*** AVAILABLE DATA

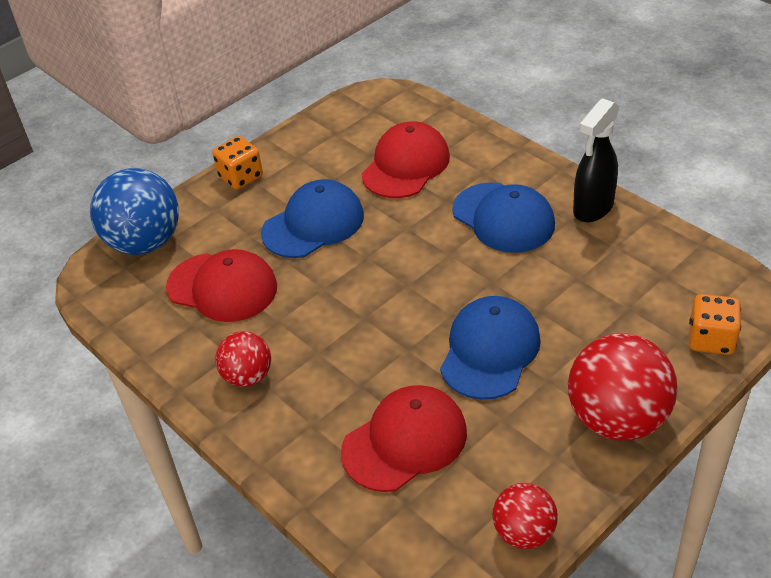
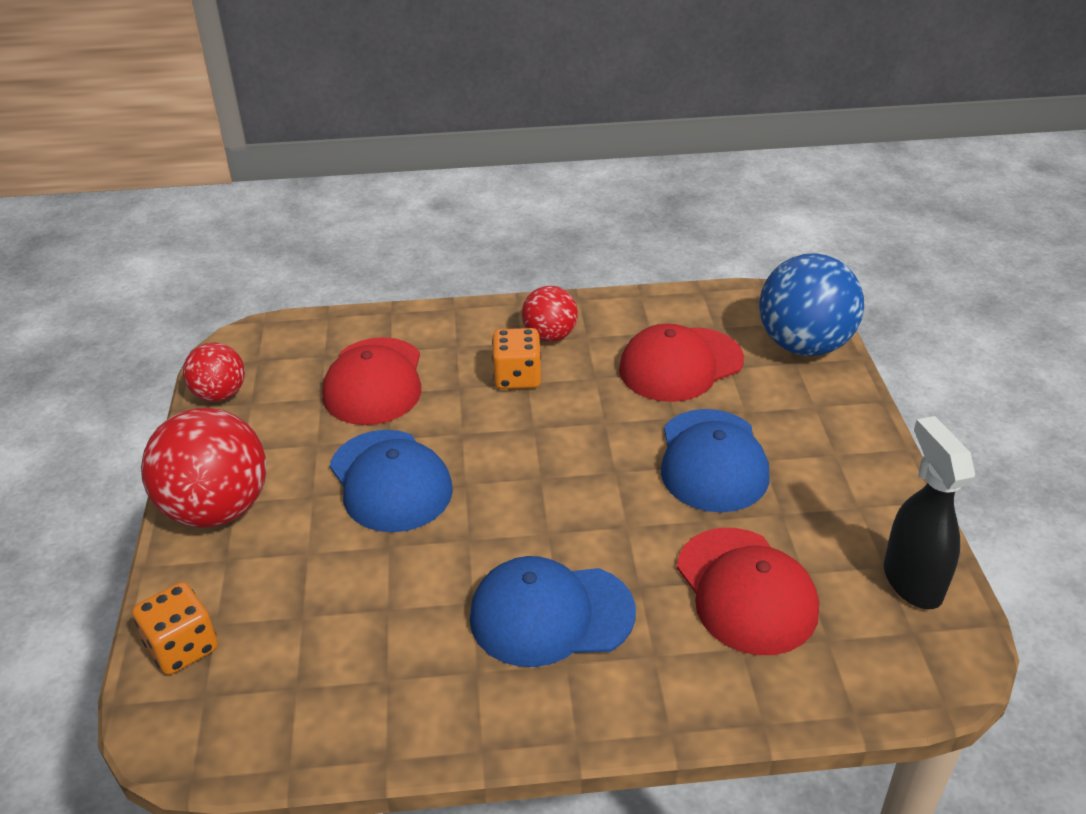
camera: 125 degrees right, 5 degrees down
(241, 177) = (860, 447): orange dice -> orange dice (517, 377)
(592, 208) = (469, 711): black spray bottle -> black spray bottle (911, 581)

******

■ EXERCISE PROMPT: Would you please repeat the lines from the one with "(241, 177) = (860, 447): orange" through the last line of the listing above, exactly and with nothing else?

■ TASK OUTPUT:
(241, 177) = (860, 447): orange dice -> orange dice (517, 377)
(592, 208) = (469, 711): black spray bottle -> black spray bottle (911, 581)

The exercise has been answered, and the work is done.